WORK INSTRUCTION
Using the listing below, return every line that includes "bulb".

EXTRACTED INFORMATION
━━━━━━

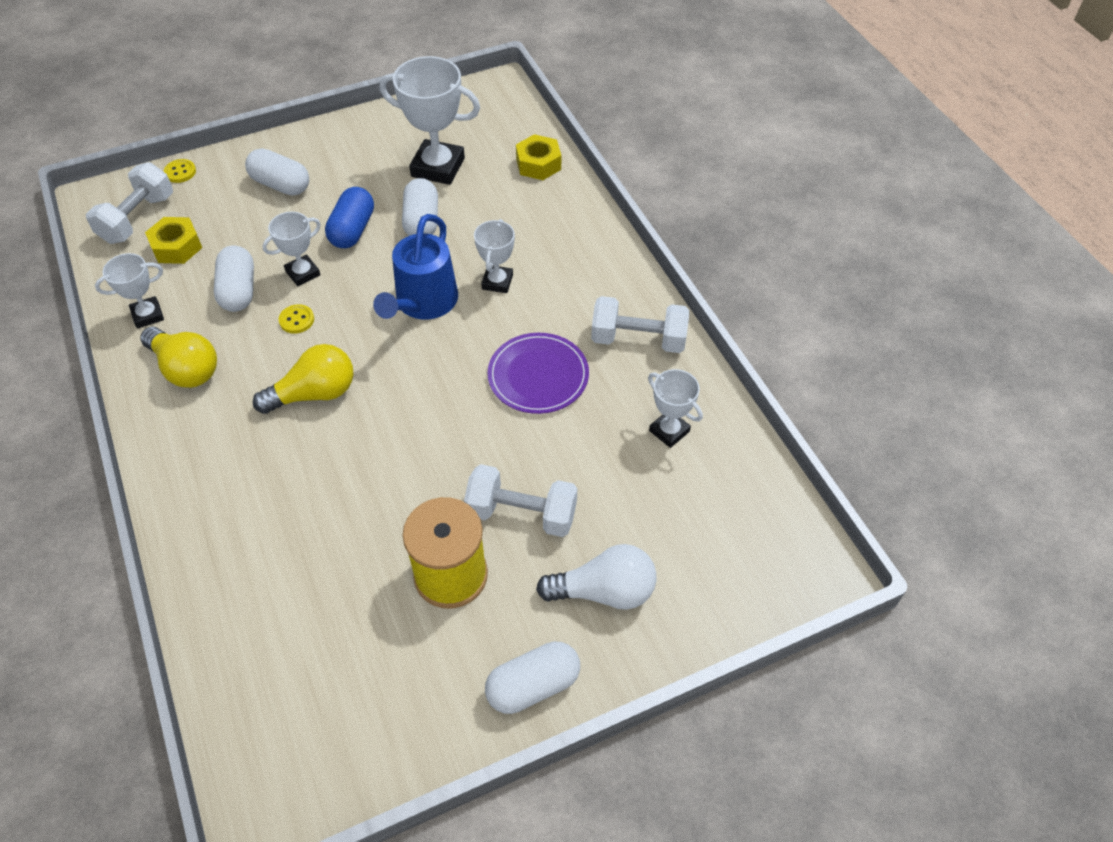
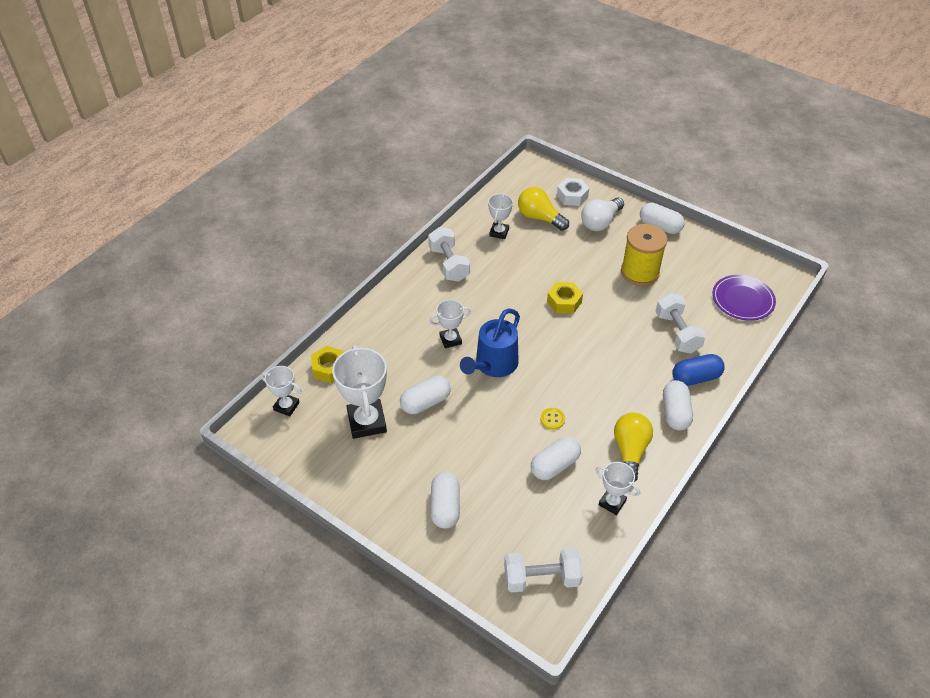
camera: 120 degrees left, 5 degrees down
(176, 247) = (547, 530): yellow nut -> yellow nut (564, 302)
(180, 172) = (477, 587): yellow button -> none
(186, 450) = (675, 413): none -> white capsule
(303, 273) = (515, 440): white trophy -> white trophy (286, 406)
(314, 393) = (593, 378): yellow light bulb -> yellow light bulb (539, 218)
(352, 230) = (459, 436): blue capsule -> blue capsule (695, 378)
(423, 304) = (493, 365): blue watering can -> blue watering can turned 135 degrees clockwise
(522, 513) = (588, 263): white dumbbell -> white dumbbell (677, 333)
(538, 376) = (504, 292): purple plate -> purple plate (743, 299)
(604, 591) = (600, 222): white light bulb -> white light bulb turned 105 degrees counterclockwise
(700, 587) = (572, 196): none -> white nut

━━━━━━

RESULT BELOW
(314, 393) = (593, 378): yellow light bulb -> yellow light bulb (539, 218)
(604, 591) = (600, 222): white light bulb -> white light bulb turned 105 degrees counterclockwise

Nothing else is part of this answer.